• [What you need to do] Extract, from the records beneath this instruction, each line that contains the word "none".

[Extracted data Boundary: Start]

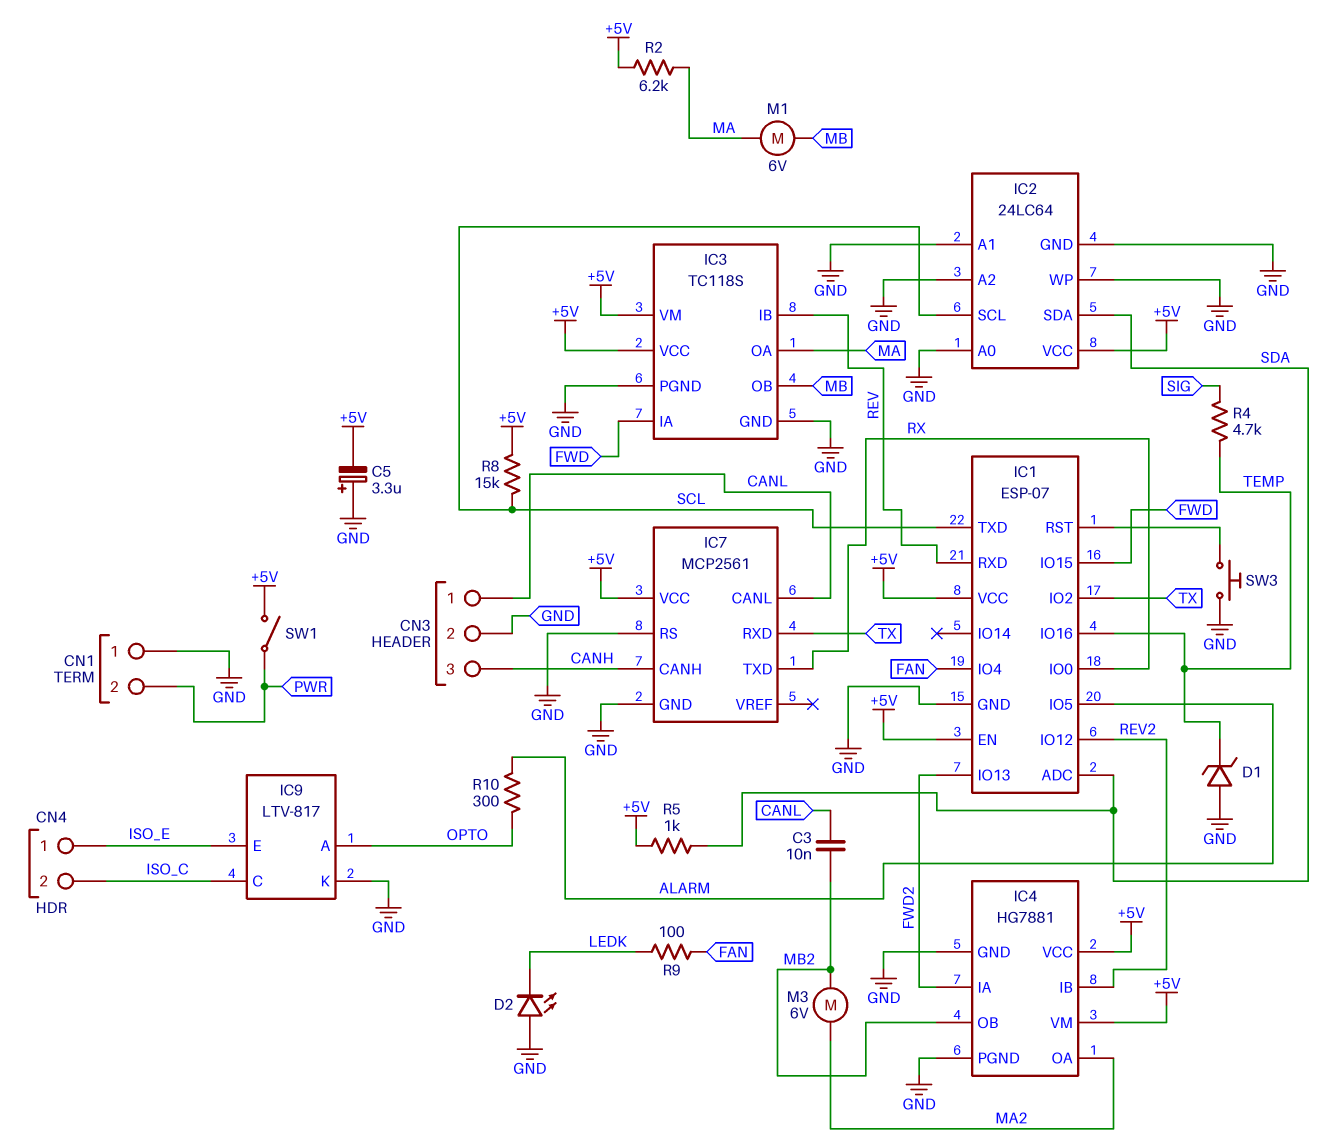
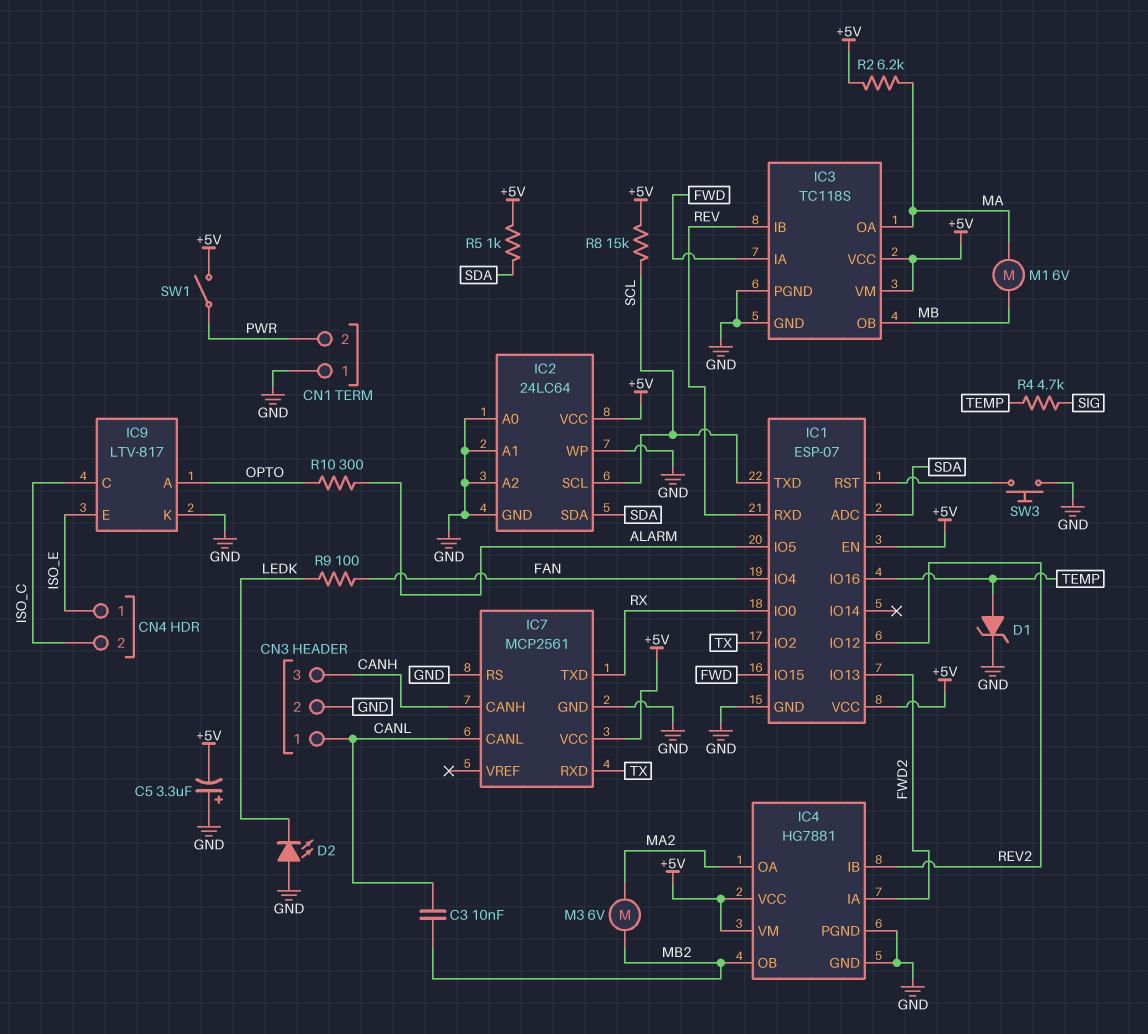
D1: zener (A GND, K TEMP) -> zener (A TEMP, K GND)

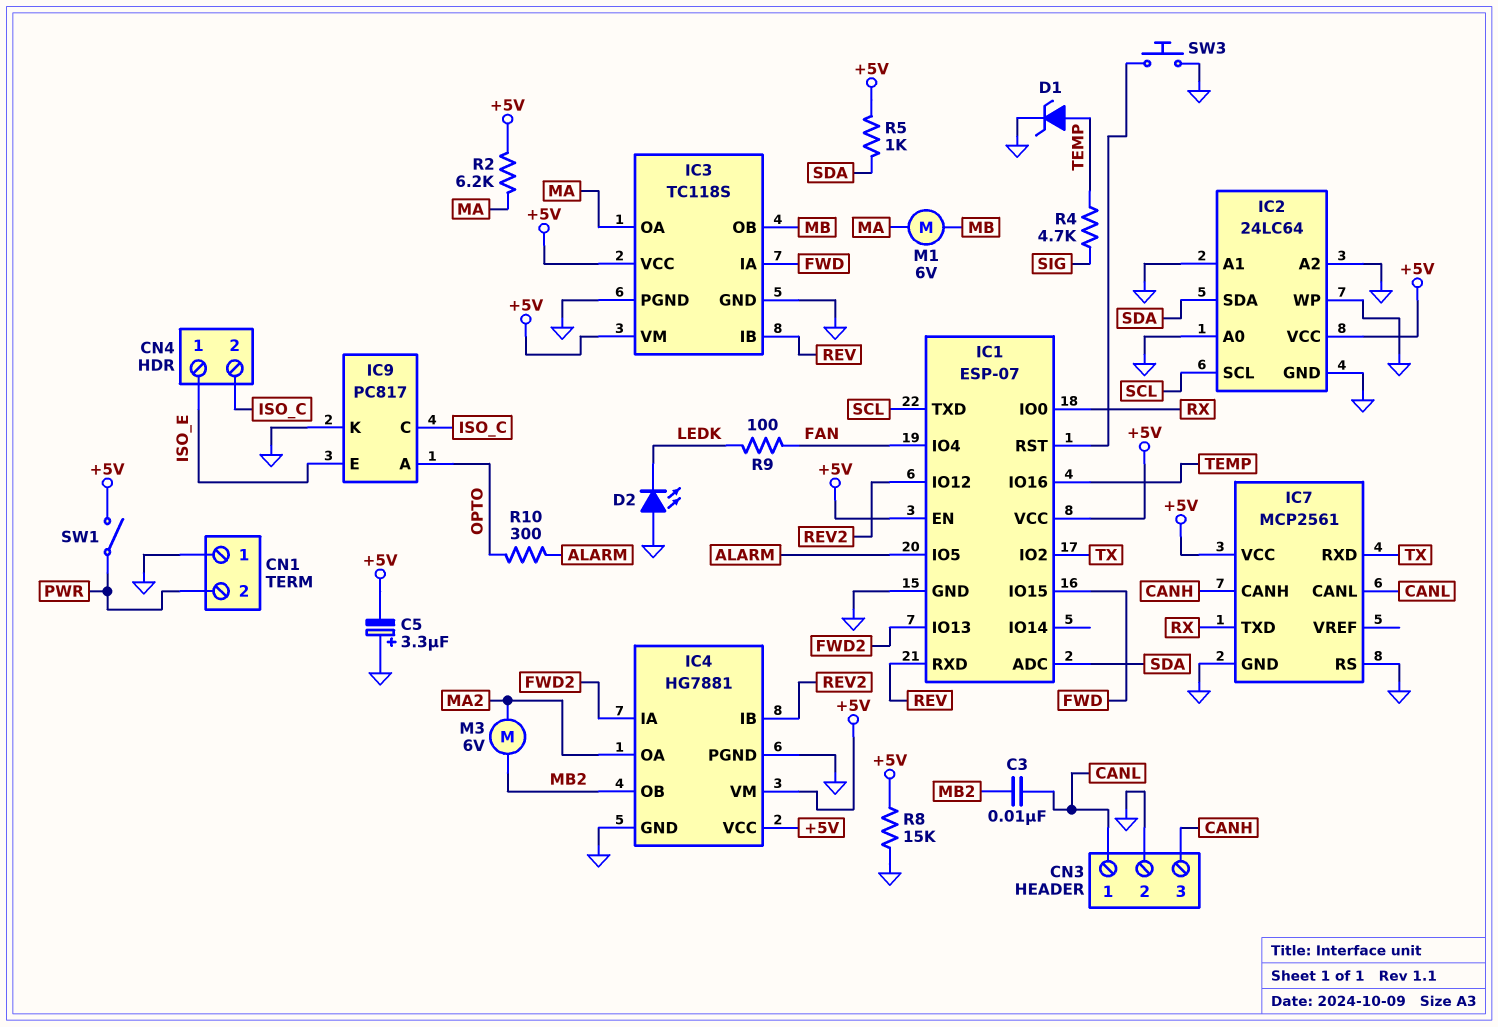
IC9: LTV-817 -> PC817
R8: 15k (+5V, SCL) -> 15k (+5V, GND)

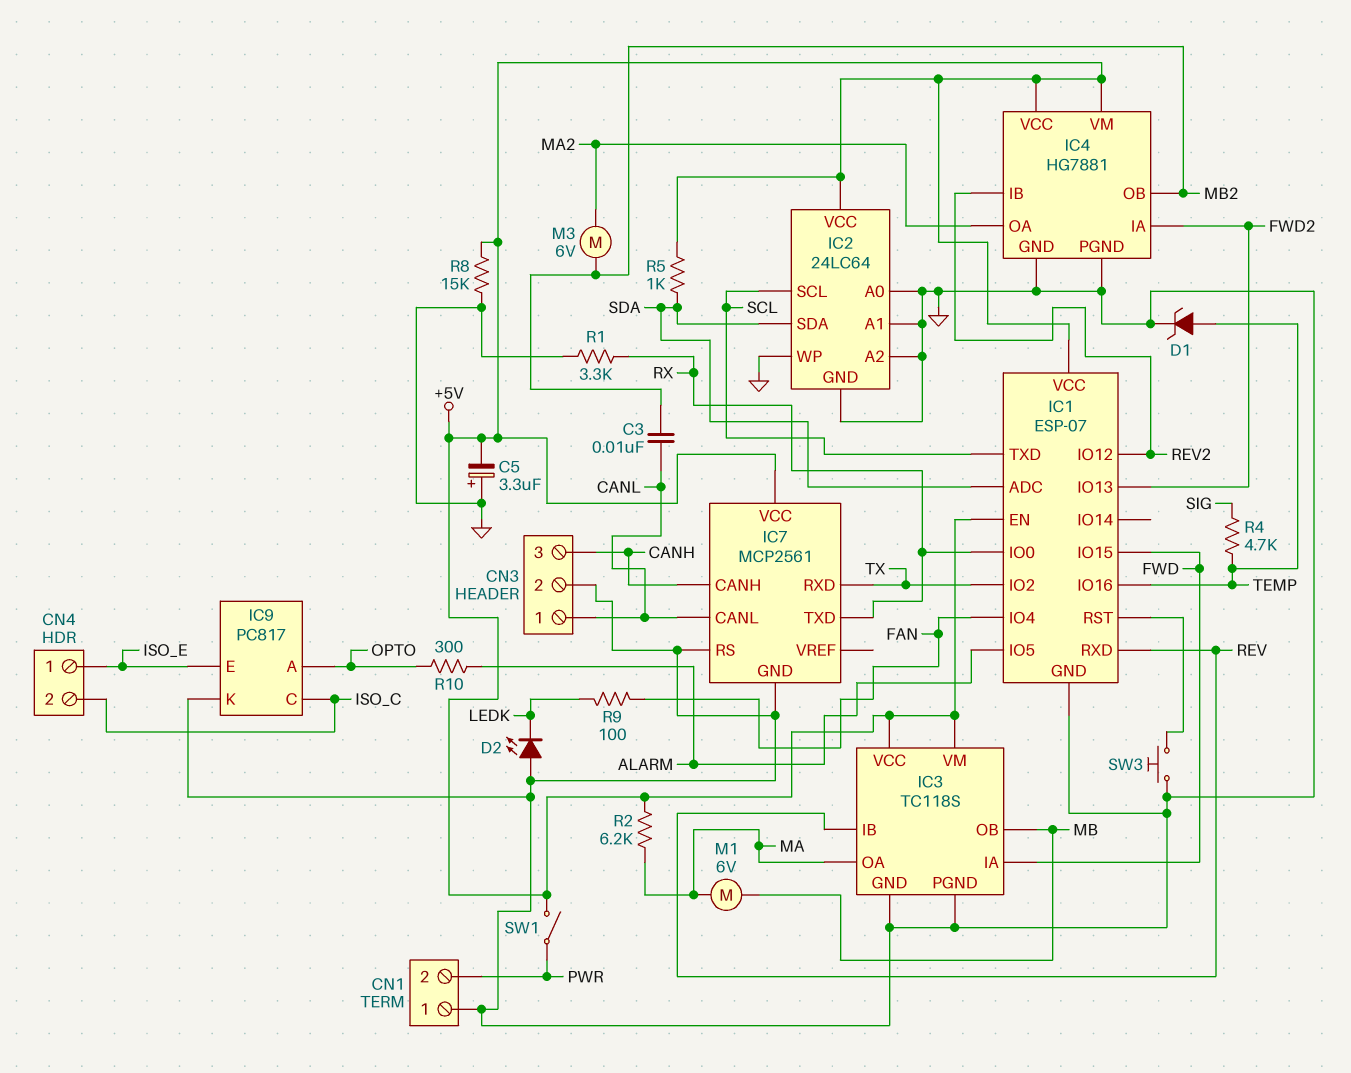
R1: none -> 3.3k (GND, RX)

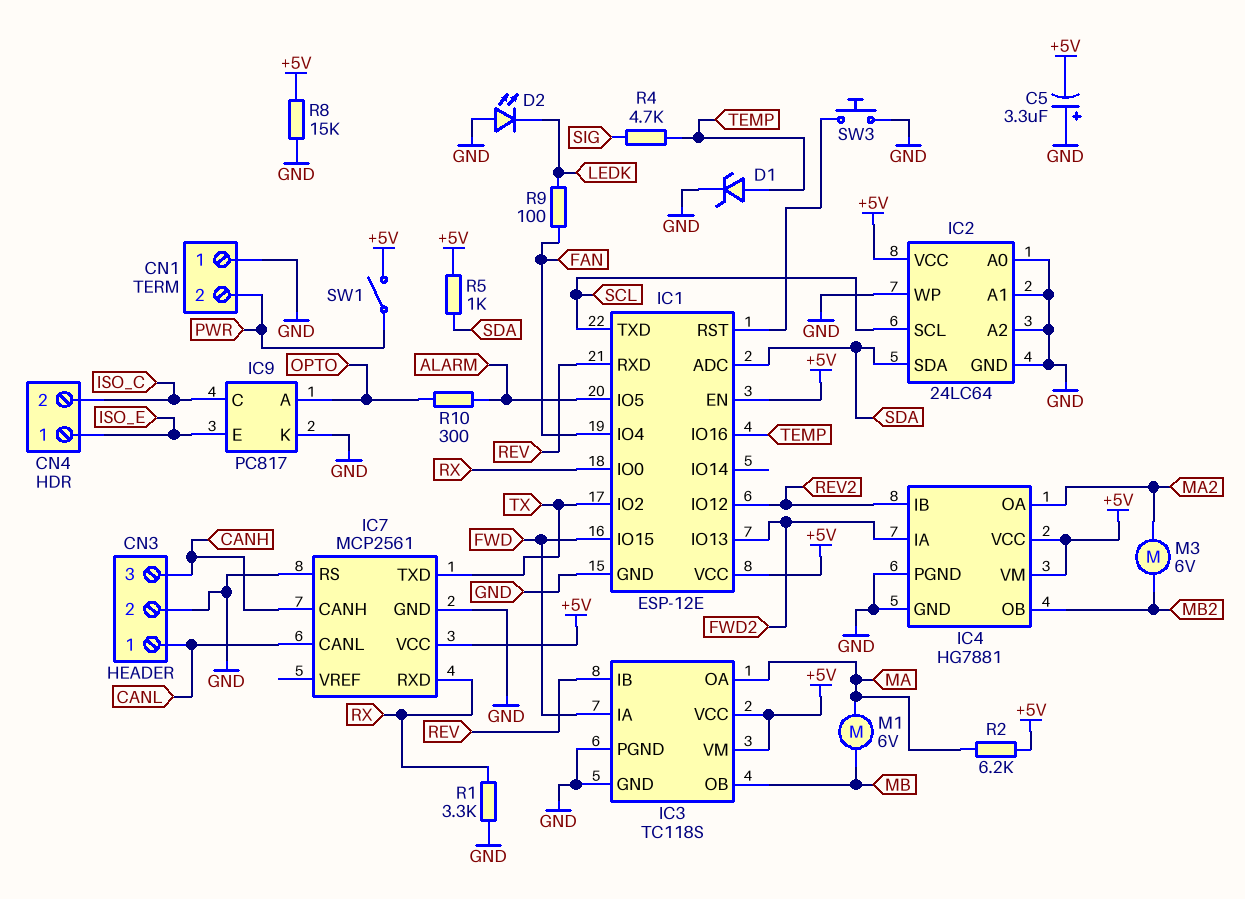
C3: 10nF (CANL, MB2) -> none
IC1: ESP-07 -> ESP-12E
IC7 pin RXD: TX -> RX
IC7 pin TXD: RX -> TX

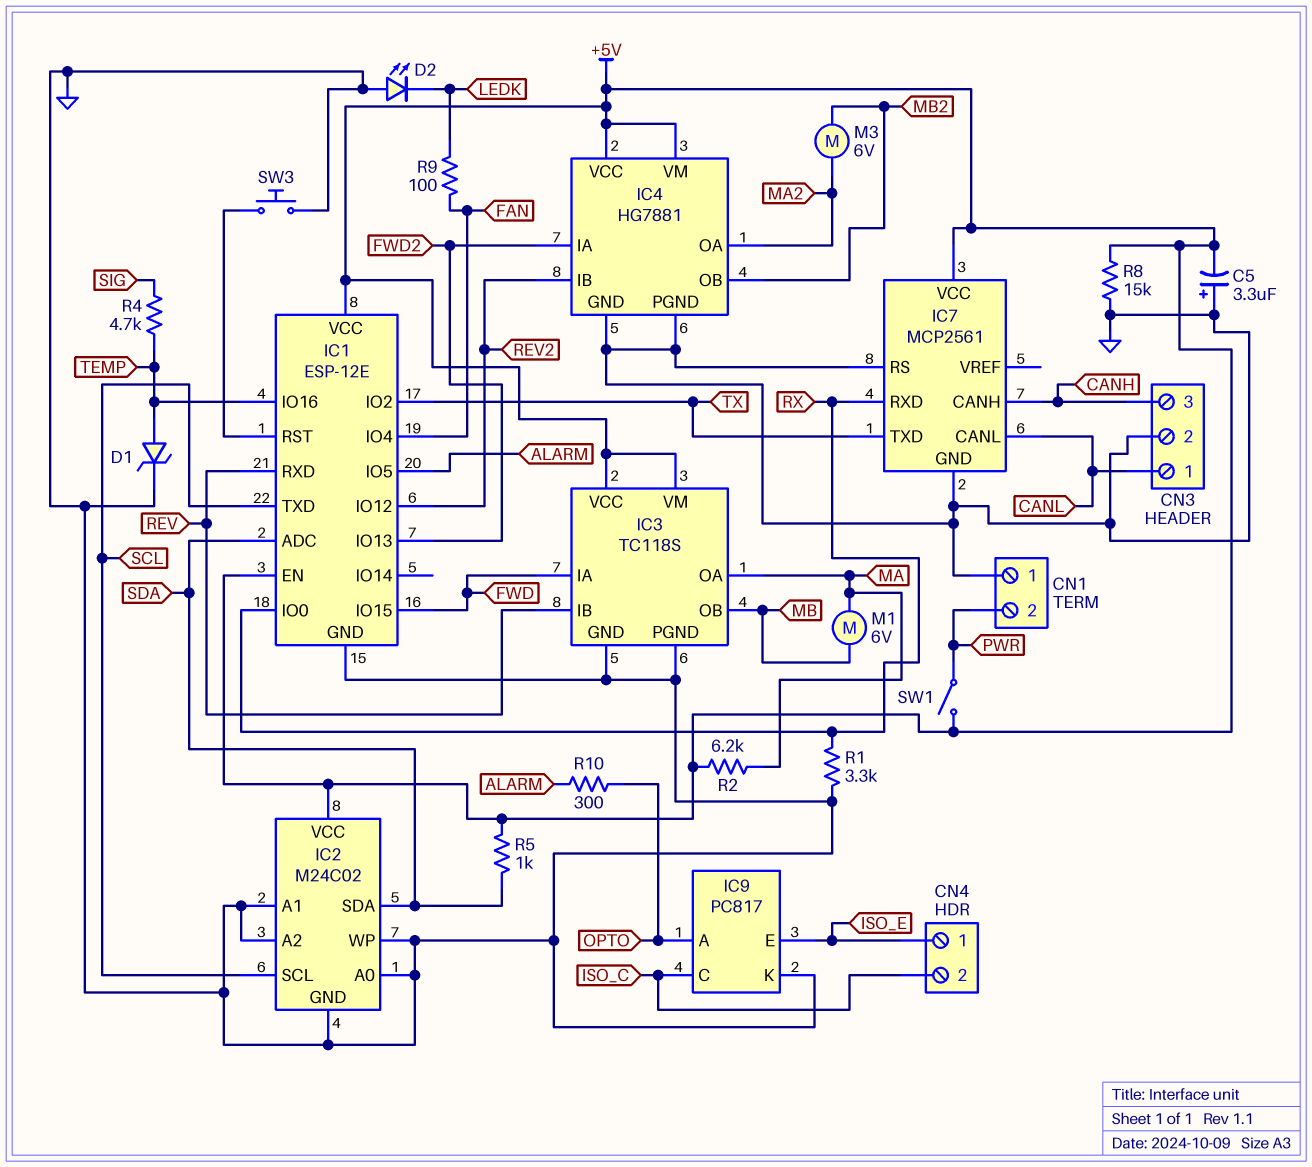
IC2: 24LC64 -> M24C02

[Extracted data Boundary: End]

• [Answer section]
R1: none -> 3.3k (GND, RX)
C3: 10nF (CANL, MB2) -> none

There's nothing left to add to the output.